Assignment: Copy every line of the listing below verbatim, omitting the pictures.
═════ Task inputs ═════
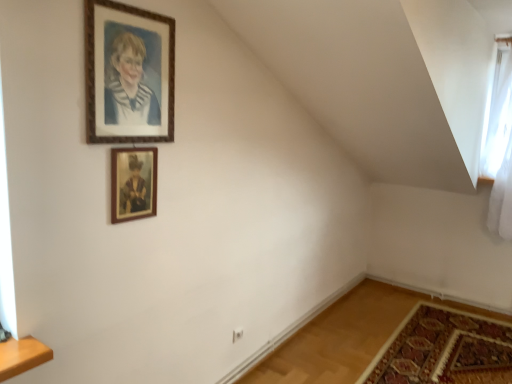
Question: Is carpeted mat at lower right closer to camera compared to white sheer curtain at upper right?

Choices:
 (A) yes
 (B) no

Answer: (A)

Question: From the image's perspective, is carpeted mat at lower right below white sheer curtain at upper right?

Choices:
 (A) no
 (B) yes

Answer: (B)

Question: Does carpeted mat at lower right have a lesser height compared to white sheer curtain at upper right?

Choices:
 (A) no
 (B) yes

Answer: (B)

Question: Considering the relative sizes of carpeted mat at lower right and white sheer curtain at upper right in the image provided, is carpeted mat at lower right taller than white sheer curtain at upper right?

Choices:
 (A) yes
 (B) no

Answer: (B)

Question: Could you tell me if carpeted mat at lower right is turned towards white sheer curtain at upper right?

Choices:
 (A) no
 (B) yes

Answer: (A)

Question: Is point (498, 337) positioned closer to the camera than point (507, 72)?

Choices:
 (A) closer
 (B) farther

Answer: (A)

Question: Relative to white sheer curtain at upper right, is carpeted mat at lower right in front or behind?

Choices:
 (A) front
 (B) behind

Answer: (A)

Question: Considering the positions of carpeted mat at lower right and white sheer curtain at upper right in the image, is carpeted mat at lower right taller or shorter than white sheer curtain at upper right?

Choices:
 (A) short
 (B) tall

Answer: (A)

Question: Is carpeted mat at lower right inside or outside of white sheer curtain at upper right?

Choices:
 (A) inside
 (B) outside

Answer: (B)

Question: Is point (419, 349) closer or farther from the camera than point (106, 51)?

Choices:
 (A) closer
 (B) farther

Answer: (B)

Question: Do you think carpeted mat at lower right is within wooden frame at upper center, the 2th picture frame from the bottom, or outside of it?

Choices:
 (A) inside
 (B) outside

Answer: (B)

Question: From the image's perspective, is carpeted mat at lower right positioned above or below wooden frame at upper center, the 2th picture frame from the bottom?

Choices:
 (A) below
 (B) above

Answer: (A)

Question: Is carpeted mat at lower right to the left or to the right of wooden frame at upper center, the 2th picture frame from the bottom, in the image?

Choices:
 (A) left
 (B) right

Answer: (B)

Question: From the image's perspective, is carpeted mat at lower right located above or below wooden picture frame at upper center, the first picture frame from the bottom?

Choices:
 (A) below
 (B) above

Answer: (A)

Question: Considering their positions, is carpeted mat at lower right located in front of or behind wooden picture frame at upper center, the first picture frame from the bottom?

Choices:
 (A) behind
 (B) front

Answer: (A)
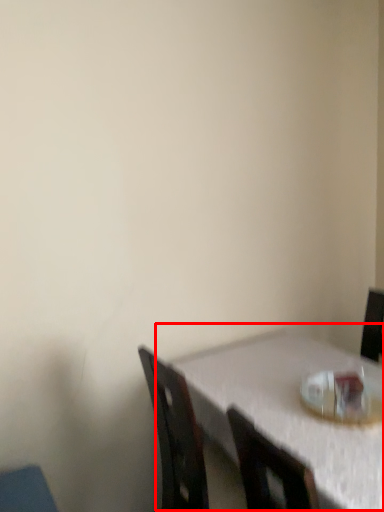
Question: In this image, where is table (annotated by the red box) located relative to tableware?

Choices:
 (A) right
 (B) left

Answer: (B)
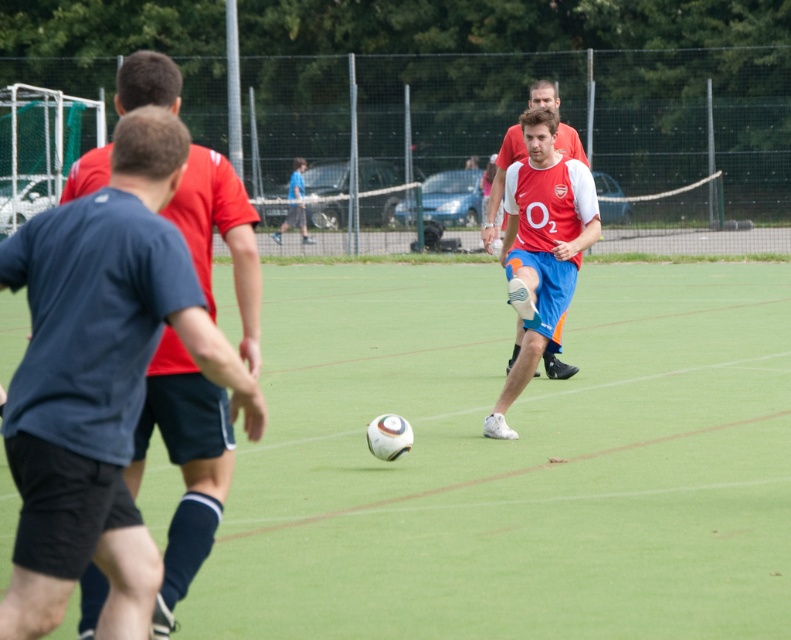
Question: Observing the image, what is the correct spatial positioning of green grass football field at center in reference to blue cotton shirt at left?

Choices:
 (A) below
 (B) above

Answer: (A)

Question: Can you confirm if green grass football field at center is positioned to the left of blue cotton shirt at left?

Choices:
 (A) no
 (B) yes

Answer: (B)

Question: Which point is farther from the camera taking this photo?

Choices:
 (A) (161, 387)
 (B) (501, 177)
 (C) (621, 307)

Answer: (C)

Question: Which point is farther to the camera?

Choices:
 (A) (498, 168)
 (B) (651, 276)
 (C) (191, 253)

Answer: (B)

Question: Which is farther from the matte red shirt at center?

Choices:
 (A) green grass football field at center
 (B) blue cotton shirt at left

Answer: (B)

Question: Is green grass football field at center above matte red shirt at center?

Choices:
 (A) no
 (B) yes

Answer: (A)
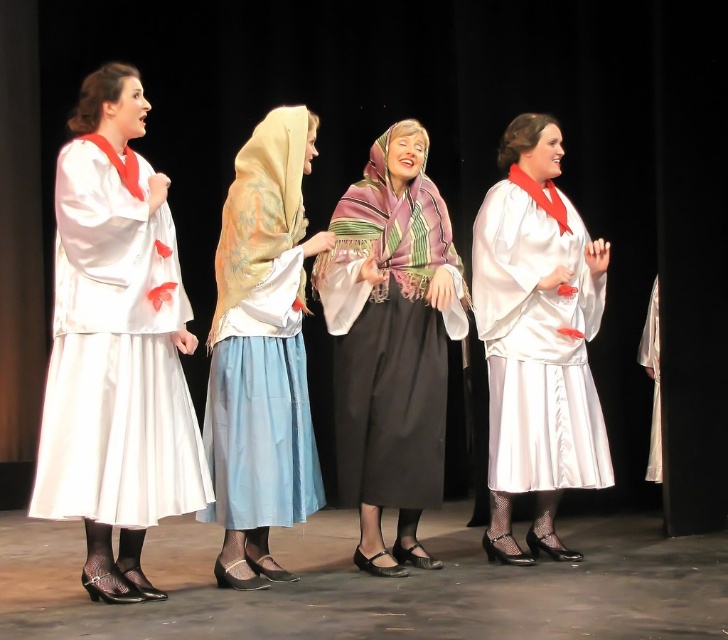
In the theatrical scene, you notice a matte white dress at left and a silky beige scarf at center. Which object is positioned to the right of the other?

The silky beige scarf at center is to the right of the matte white dress at left.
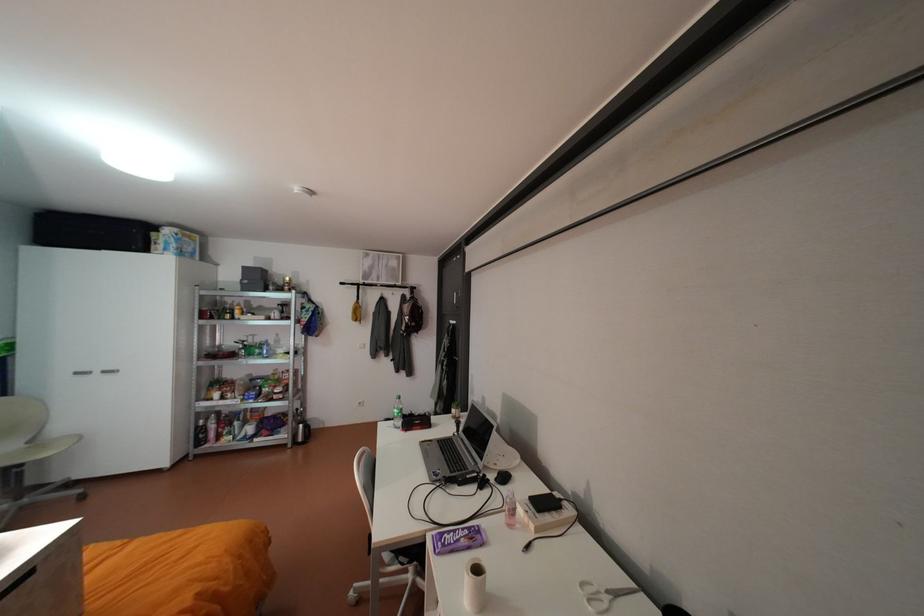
═════
Your response:
Question: Is carpeted mat at lower right closer to camera compared to white sheer curtain at upper right?

Choices:
 (A) yes
 (B) no

Answer: (A)

Question: From the image's perspective, is carpeted mat at lower right below white sheer curtain at upper right?

Choices:
 (A) no
 (B) yes

Answer: (B)

Question: Does carpeted mat at lower right have a lesser height compared to white sheer curtain at upper right?

Choices:
 (A) no
 (B) yes

Answer: (B)

Question: Considering the relative sizes of carpeted mat at lower right and white sheer curtain at upper right in the image provided, is carpeted mat at lower right taller than white sheer curtain at upper right?

Choices:
 (A) yes
 (B) no

Answer: (B)

Question: Could you tell me if carpeted mat at lower right is turned towards white sheer curtain at upper right?

Choices:
 (A) no
 (B) yes

Answer: (A)

Question: Is point (498, 337) positioned closer to the camera than point (507, 72)?

Choices:
 (A) closer
 (B) farther

Answer: (A)

Question: Relative to white sheer curtain at upper right, is carpeted mat at lower right in front or behind?

Choices:
 (A) front
 (B) behind

Answer: (A)

Question: Considering the positions of carpeted mat at lower right and white sheer curtain at upper right in the image, is carpeted mat at lower right taller or shorter than white sheer curtain at upper right?

Choices:
 (A) short
 (B) tall

Answer: (A)

Question: Is carpeted mat at lower right inside or outside of white sheer curtain at upper right?

Choices:
 (A) inside
 (B) outside

Answer: (B)

Question: Is point (419, 349) closer or farther from the camera than point (106, 51)?

Choices:
 (A) closer
 (B) farther

Answer: (B)

Question: Do you think carpeted mat at lower right is within wooden frame at upper center, the 2th picture frame from the bottom, or outside of it?

Choices:
 (A) inside
 (B) outside

Answer: (B)

Question: From the image's perspective, is carpeted mat at lower right positioned above or below wooden frame at upper center, the 2th picture frame from the bottom?

Choices:
 (A) below
 (B) above

Answer: (A)

Question: Is carpeted mat at lower right to the left or to the right of wooden frame at upper center, the 2th picture frame from the bottom, in the image?

Choices:
 (A) left
 (B) right

Answer: (B)

Question: From the image's perspective, is carpeted mat at lower right located above or below wooden picture frame at upper center, the first picture frame from the bottom?

Choices:
 (A) below
 (B) above

Answer: (A)

Question: Considering their positions, is carpeted mat at lower right located in front of or behind wooden picture frame at upper center, the first picture frame from the bottom?

Choices:
 (A) behind
 (B) front

Answer: (A)
Question: In this image, where is table (annotated by the red box) located relative to tableware?

Choices:
 (A) right
 (B) left

Answer: (B)
Question: Observing the image, what is the correct spatial positioning of green grass football field at center in reference to blue cotton shirt at left?

Choices:
 (A) below
 (B) above

Answer: (A)

Question: Can you confirm if green grass football field at center is positioned to the left of blue cotton shirt at left?

Choices:
 (A) no
 (B) yes

Answer: (B)

Question: Which point is farther from the camera taking this photo?

Choices:
 (A) (161, 387)
 (B) (501, 177)
 (C) (621, 307)

Answer: (C)

Question: Which point is farther to the camera?

Choices:
 (A) (498, 168)
 (B) (651, 276)
 (C) (191, 253)

Answer: (B)

Question: Which is farther from the matte red shirt at center?

Choices:
 (A) green grass football field at center
 (B) blue cotton shirt at left

Answer: (B)

Question: Is green grass football field at center above matte red shirt at center?

Choices:
 (A) no
 (B) yes

Answer: (A)
In the theatrical scene, you notice a matte white dress at left and a silky beige scarf at center. Which object is positioned to the right of the other?

The silky beige scarf at center is to the right of the matte white dress at left.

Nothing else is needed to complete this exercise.